### Aim of the exercise
Copy each line of the data below with the word "diode".

### Input for this task

■ ■ ■ ■ ■ ■ ■

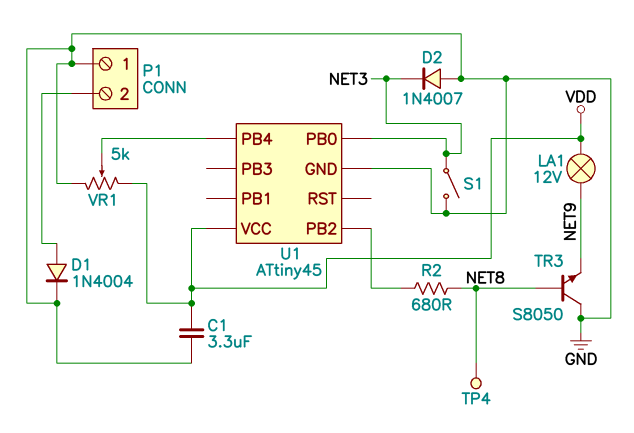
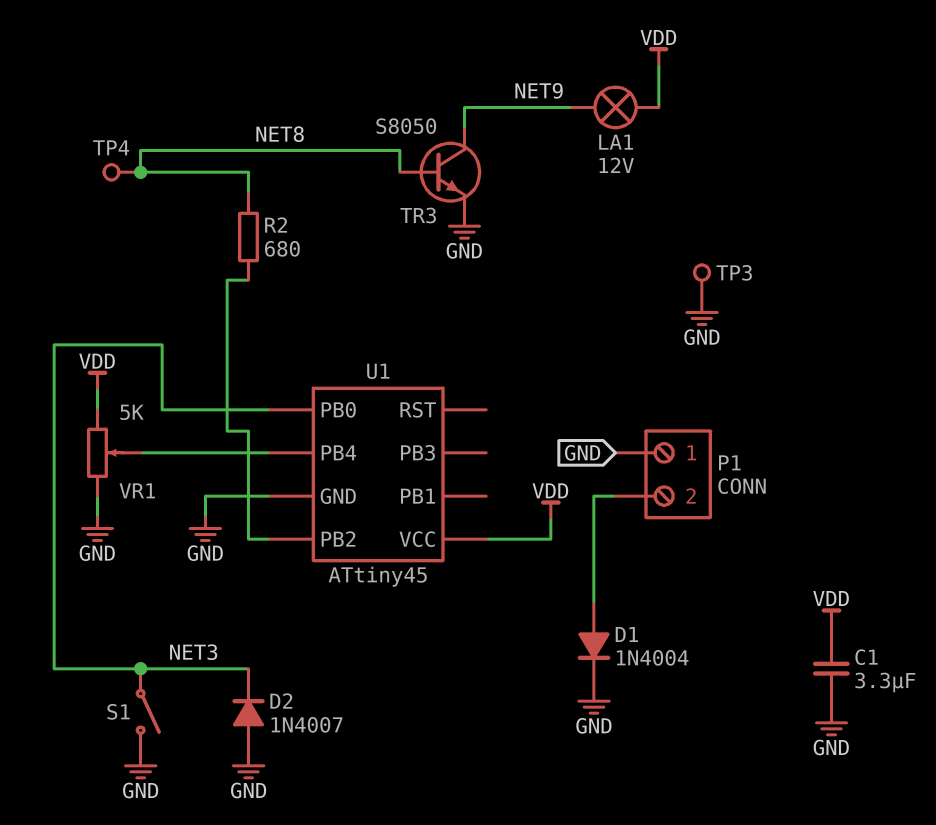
TP3: none -> test point (GND)
TR3: NPN S8050 (B NET8, C GND, E NET9) -> NPN S8050 (B NET8, C NET9, E GND)

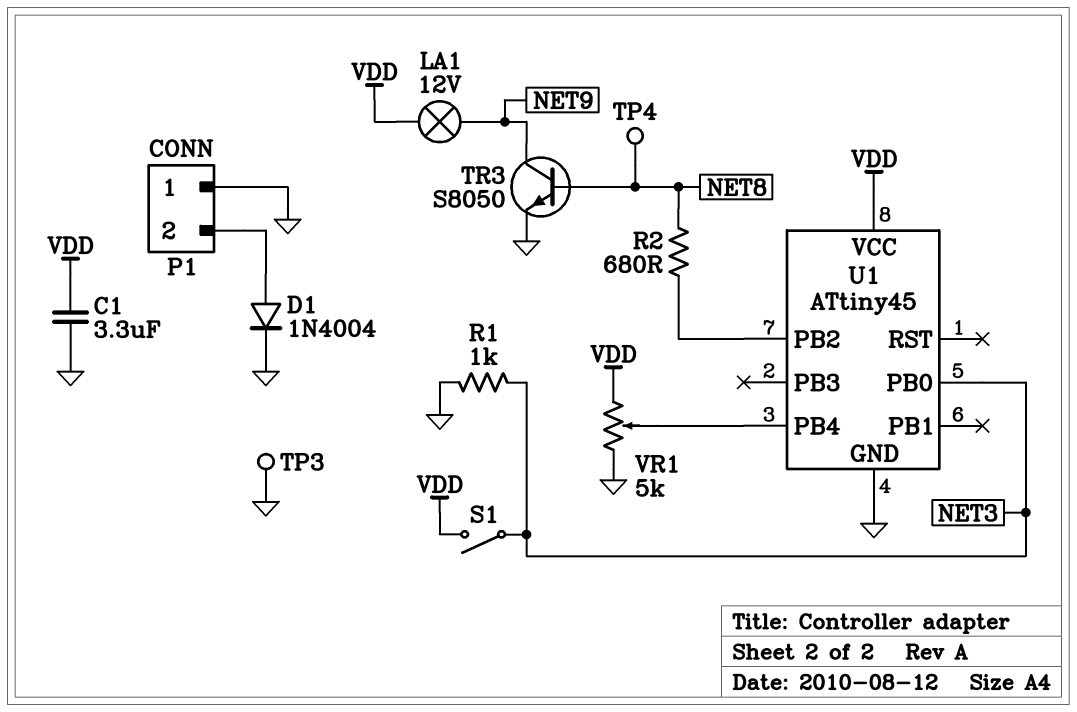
D2: diode 1N4007 (A GND, K NET3) -> none
R1: none -> 1k (GND, NET3)
S1: switch (GND, NET3) -> switch (NET3, VDD)

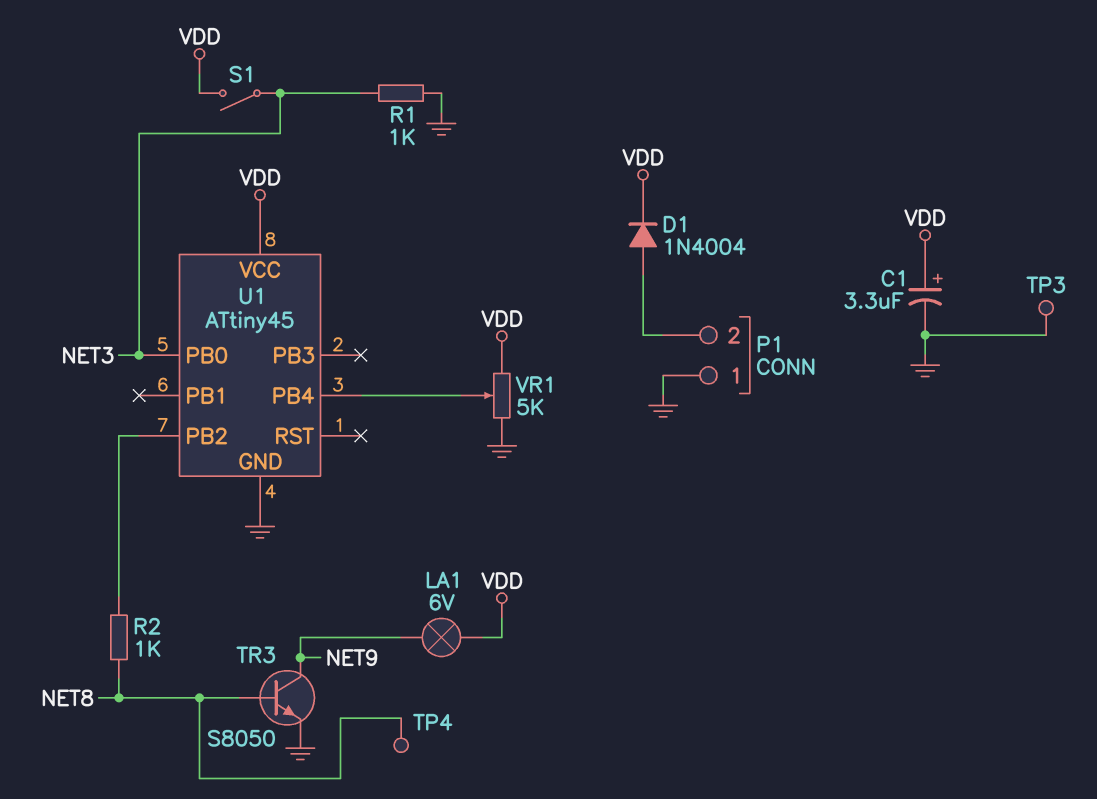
C1: 3.3uF (GND, VDD) -> 3.3uF (plus VDD, minus GND)
D1: diode 1N4004 (A P1/2, K GND) -> diode 1N4004 (A P1/2, K VDD)
LA1: lamp 12V (NET9, VDD) -> lamp 6V (NET9, VDD)
R2: 680 (NET8, U1/PB2) -> 1k (NET8, U1/PB2)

■ ■ ■ ■ ■ ■ ■

### Answer to this exercise
D2: diode 1N4007 (A GND, K NET3) -> none
D1: diode 1N4004 (A P1/2, K GND) -> diode 1N4004 (A P1/2, K VDD)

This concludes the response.